Read through the records. Copy each line that has the word "black".

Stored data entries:
******

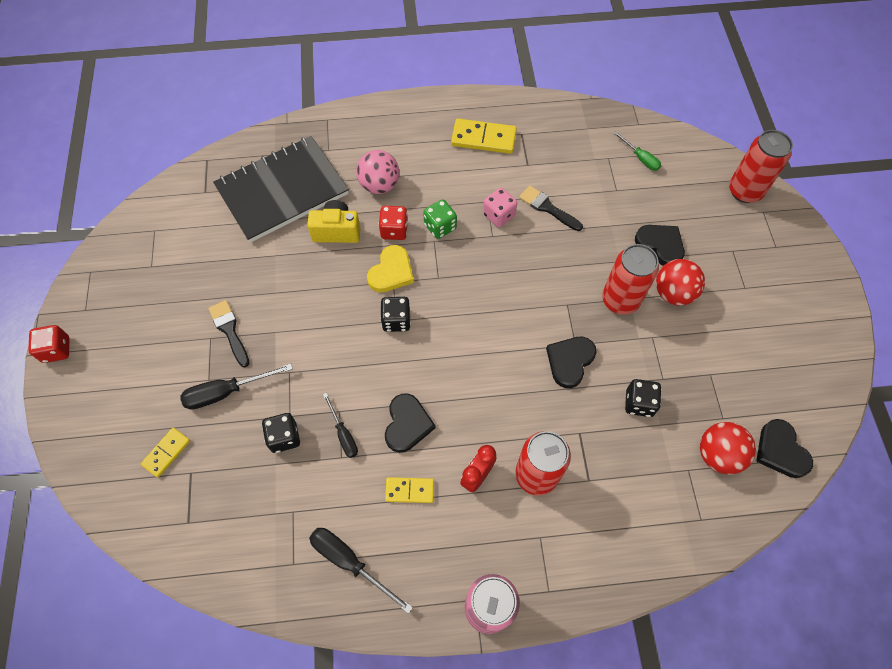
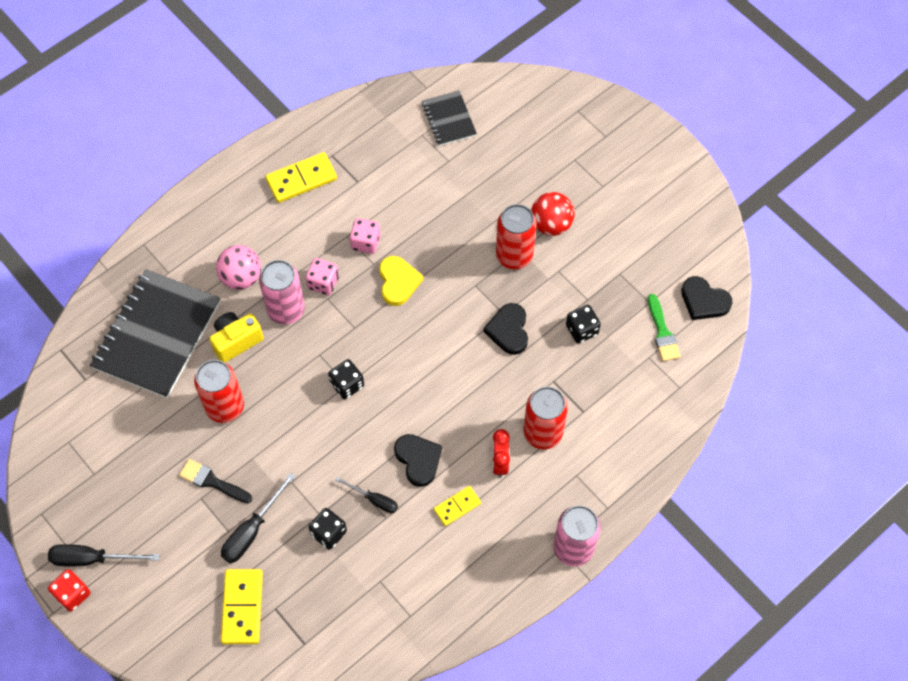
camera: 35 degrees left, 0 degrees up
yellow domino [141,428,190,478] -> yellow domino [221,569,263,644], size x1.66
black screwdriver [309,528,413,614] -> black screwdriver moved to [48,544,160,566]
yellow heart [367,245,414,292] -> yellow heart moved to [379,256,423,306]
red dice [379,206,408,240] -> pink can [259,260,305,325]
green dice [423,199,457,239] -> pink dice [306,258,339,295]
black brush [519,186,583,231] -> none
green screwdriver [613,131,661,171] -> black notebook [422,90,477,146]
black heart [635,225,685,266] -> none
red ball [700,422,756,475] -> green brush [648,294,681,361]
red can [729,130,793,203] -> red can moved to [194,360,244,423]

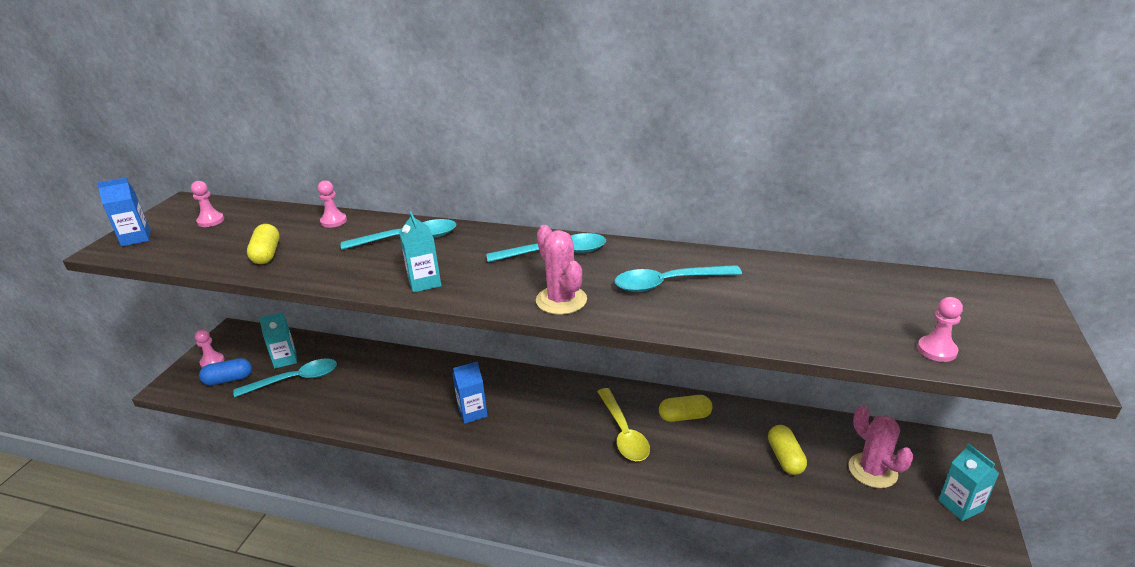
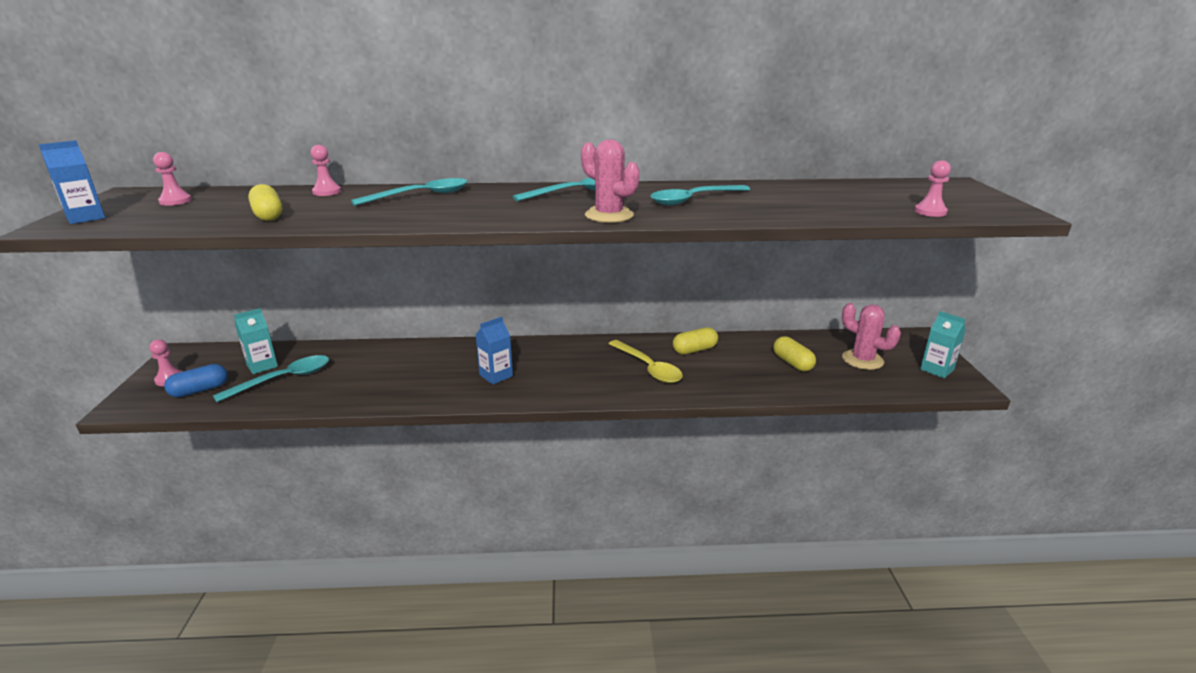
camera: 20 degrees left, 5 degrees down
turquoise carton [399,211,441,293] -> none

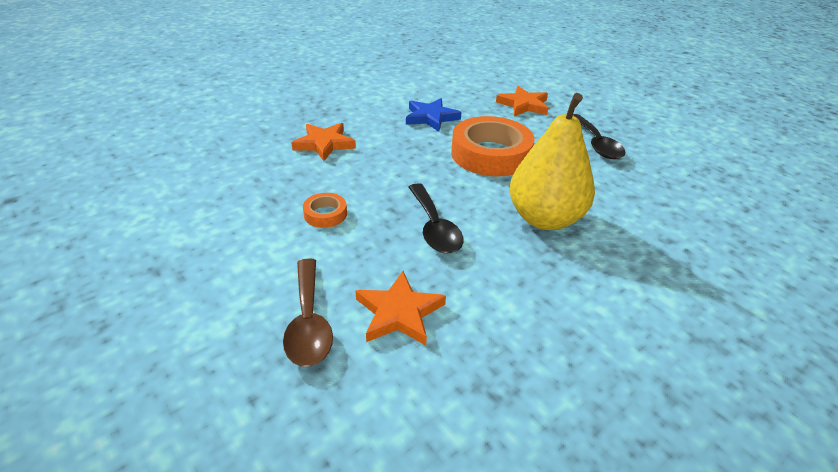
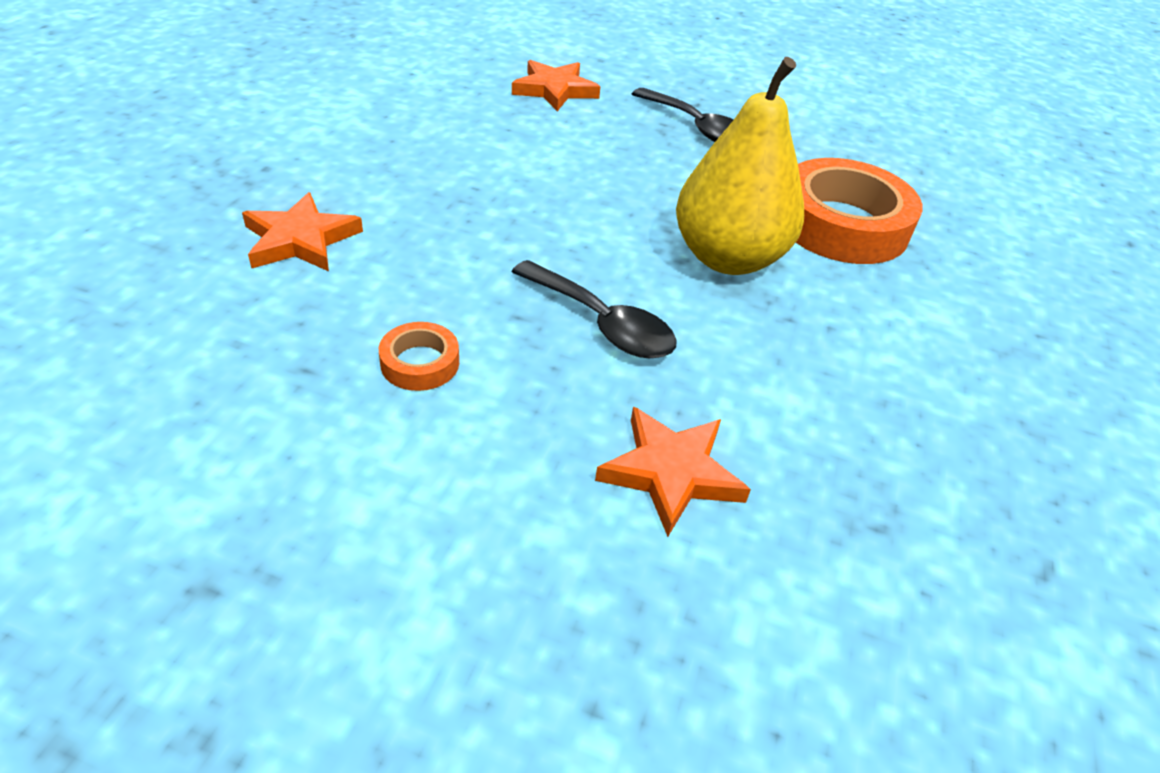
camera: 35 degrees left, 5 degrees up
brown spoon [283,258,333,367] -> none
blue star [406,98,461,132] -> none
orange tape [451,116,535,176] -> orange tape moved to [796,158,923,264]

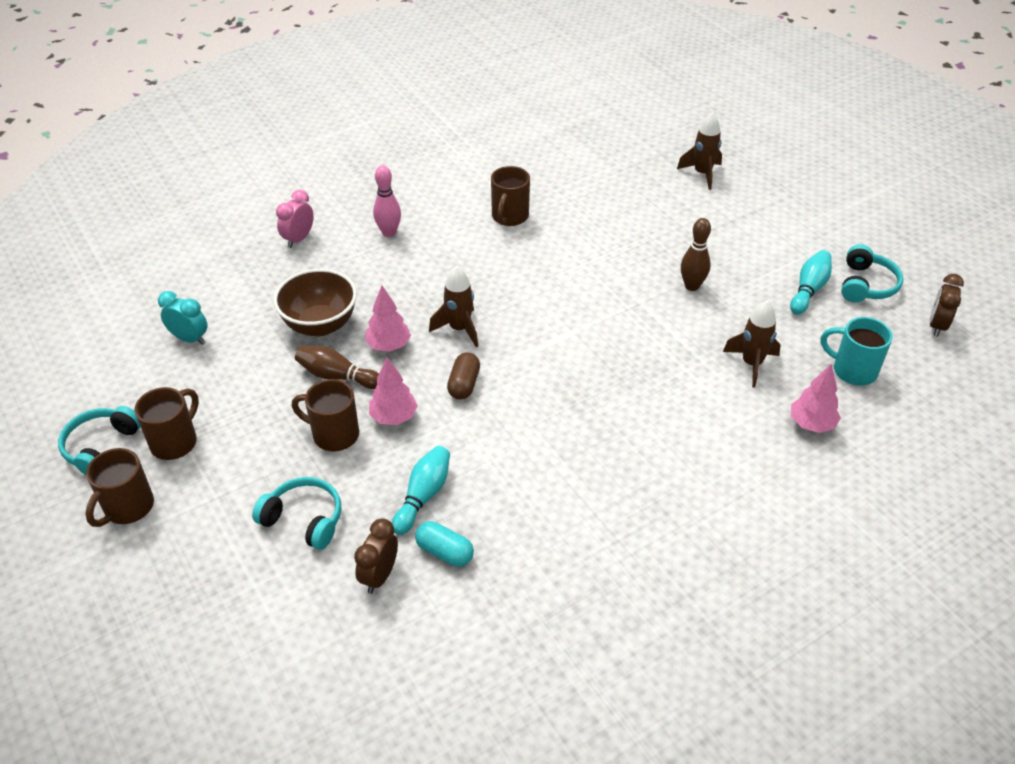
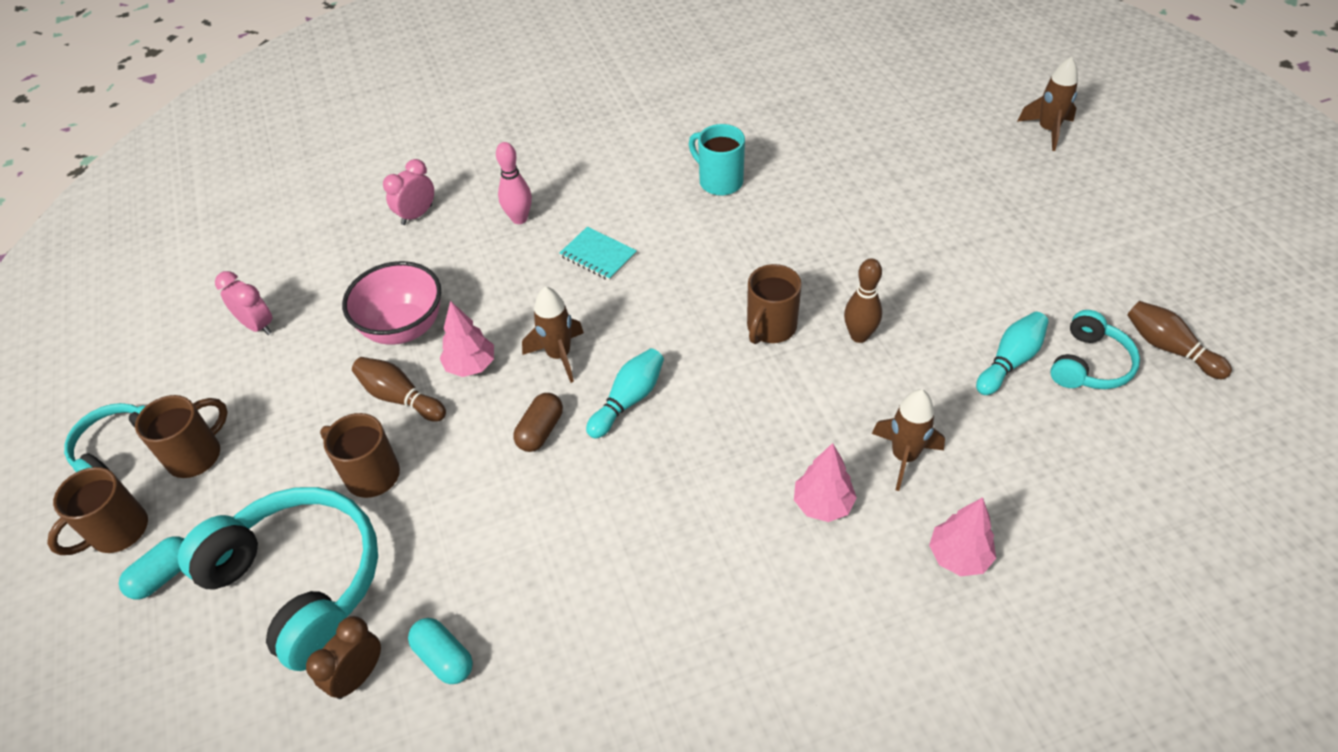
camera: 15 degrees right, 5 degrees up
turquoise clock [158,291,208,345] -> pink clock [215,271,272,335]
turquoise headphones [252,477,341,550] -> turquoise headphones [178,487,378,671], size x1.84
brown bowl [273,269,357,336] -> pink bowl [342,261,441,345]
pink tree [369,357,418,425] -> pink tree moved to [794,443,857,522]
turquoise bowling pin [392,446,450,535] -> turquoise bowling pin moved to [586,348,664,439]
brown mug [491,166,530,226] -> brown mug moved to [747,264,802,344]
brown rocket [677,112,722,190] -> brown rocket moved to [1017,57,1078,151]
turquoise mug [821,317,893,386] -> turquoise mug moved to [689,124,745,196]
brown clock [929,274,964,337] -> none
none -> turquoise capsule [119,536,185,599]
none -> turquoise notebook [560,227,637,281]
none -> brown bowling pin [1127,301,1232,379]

******

▶ _The completed task_
black screwdriver [309,528,413,614] -> black screwdriver moved to [48,544,160,566]
black brush [519,186,583,231] -> none
green screwdriver [613,131,661,171] -> black notebook [422,90,477,146]
black heart [635,225,685,266] -> none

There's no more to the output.